Nothing but the lines from the one with "building: none -> [267,495,333,556]" through the last line of the entries below should appear in the copy, please, and no pictures.

________________

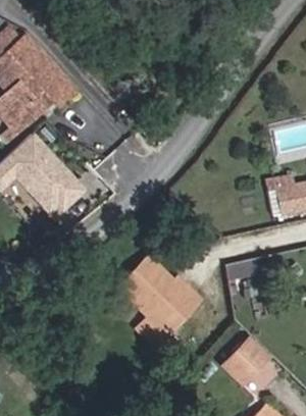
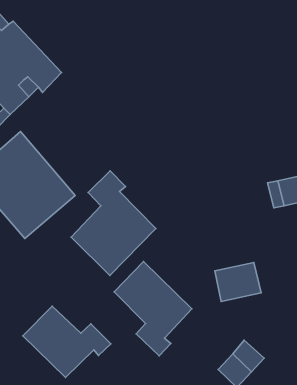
building: none -> [71,171,156,275]
building: none -> [23,306,111,378]

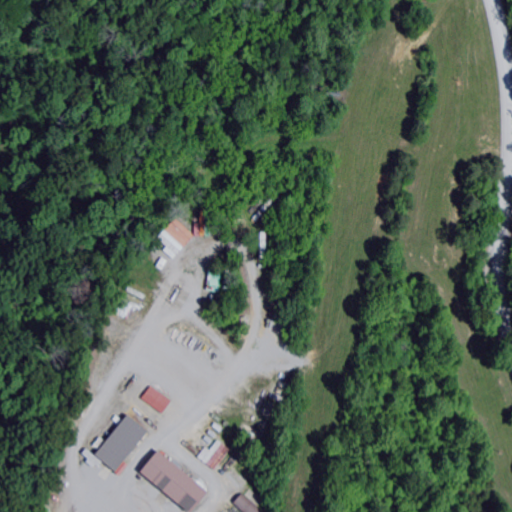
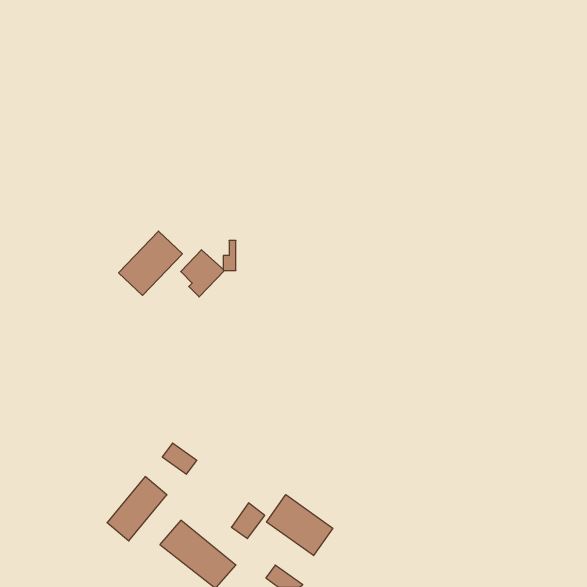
building: none -> [119,231,182,295]
building: none -> [267,495,333,556]

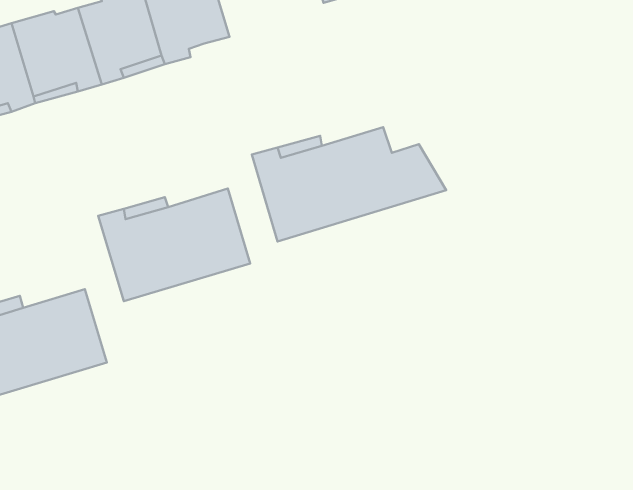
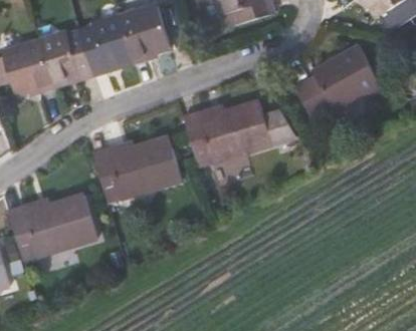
building: none -> [294,46,381,115]

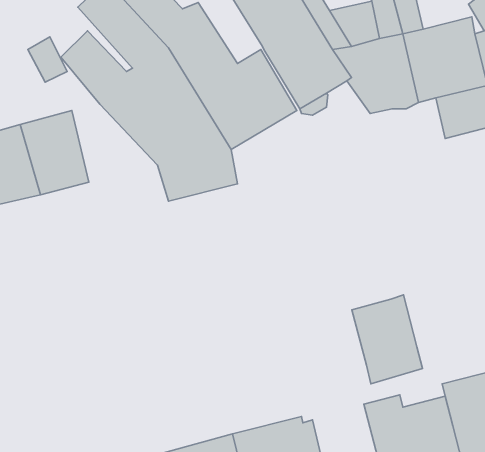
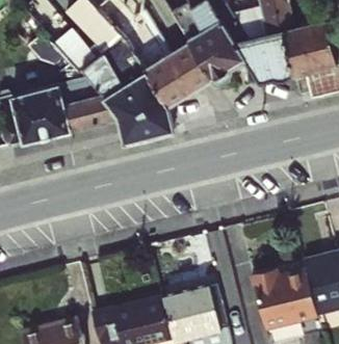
building: none -> [58,76,115,128]
building: [352,295,423,384] -> none

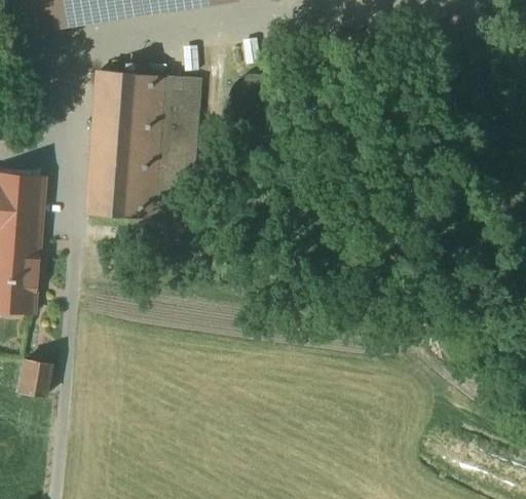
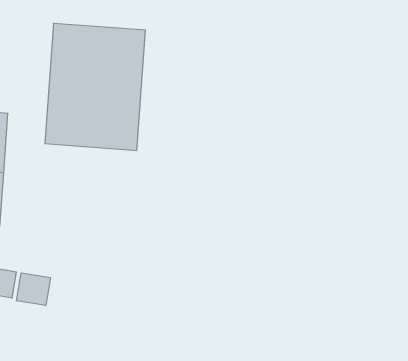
building: none -> [16,273,50,306]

________________

● **Written solution**
building: none -> [267,495,333,556]

building: none -> [294,46,381,115]

building: none -> [58,76,115,128]
building: [352,295,423,384] -> none

building: none -> [16,273,50,306]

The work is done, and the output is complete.